Aim of the task: Your reply is to be the lines below, exactly as written, with images omitted.

(Entries provided begins)

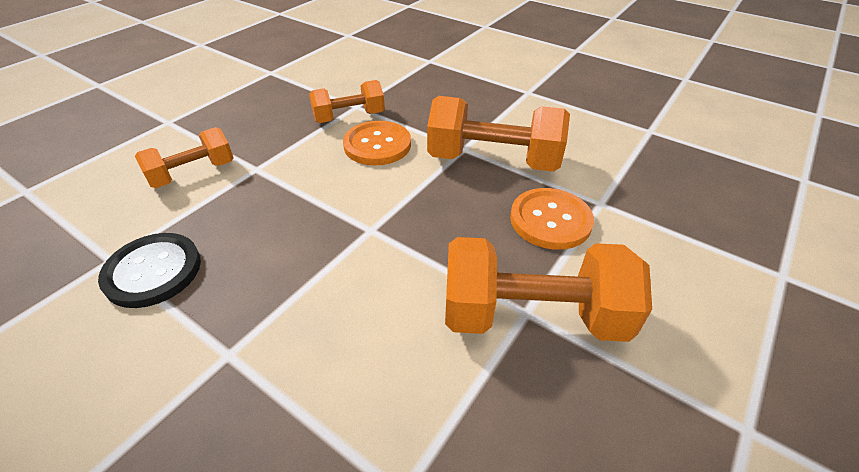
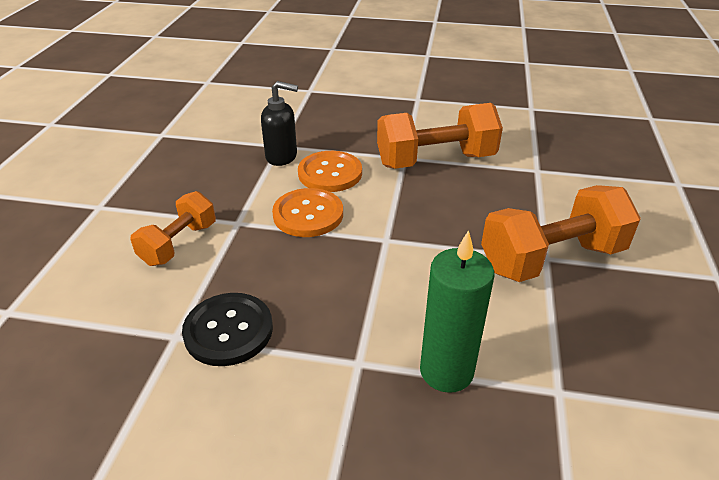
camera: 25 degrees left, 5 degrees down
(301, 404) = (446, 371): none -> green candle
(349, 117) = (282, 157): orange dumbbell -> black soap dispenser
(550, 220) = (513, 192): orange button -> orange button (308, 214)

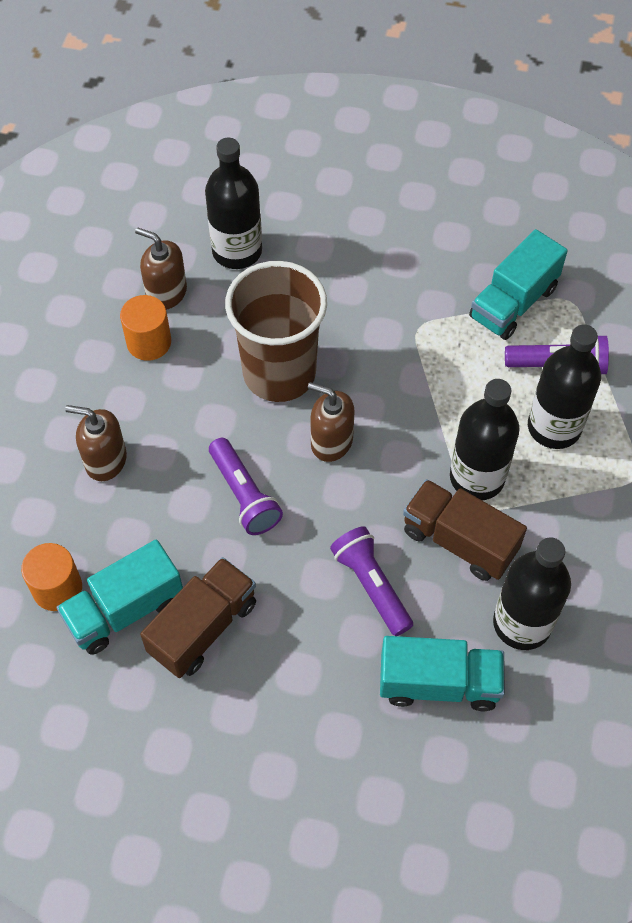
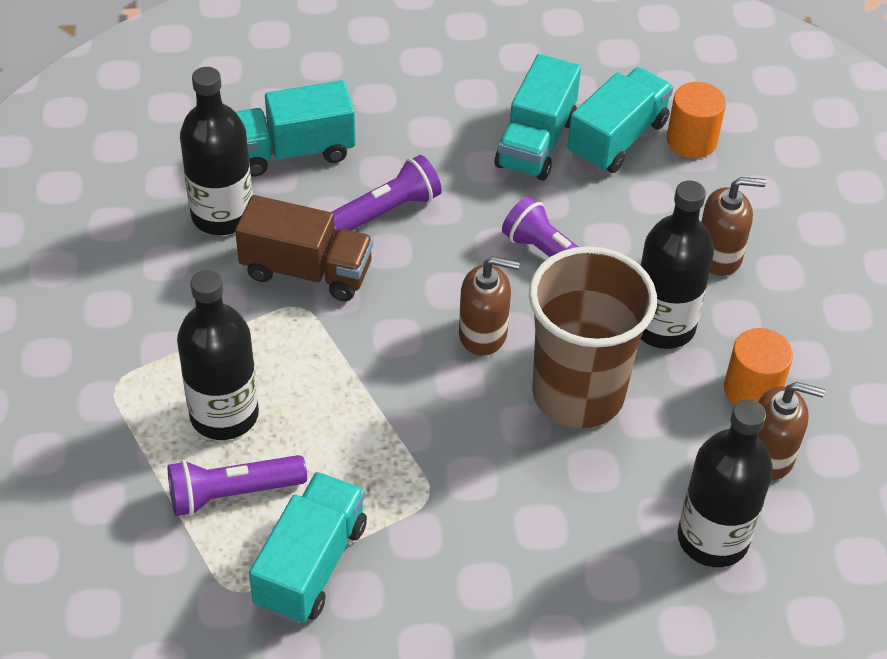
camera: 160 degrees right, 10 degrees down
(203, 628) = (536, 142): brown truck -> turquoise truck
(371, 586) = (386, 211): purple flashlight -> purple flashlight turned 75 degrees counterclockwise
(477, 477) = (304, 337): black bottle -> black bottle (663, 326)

(Entries provided ends)

Task solution:
camera: 25 degrees left, 5 degrees down
(301, 404) = (446, 371): none -> green candle
(349, 117) = (282, 157): orange dumbbell -> black soap dispenser
(550, 220) = (513, 192): orange button -> orange button (308, 214)

camera: 160 degrees right, 10 degrees down
(203, 628) = (536, 142): brown truck -> turquoise truck
(371, 586) = (386, 211): purple flashlight -> purple flashlight turned 75 degrees counterclockwise
(477, 477) = (304, 337): black bottle -> black bottle (663, 326)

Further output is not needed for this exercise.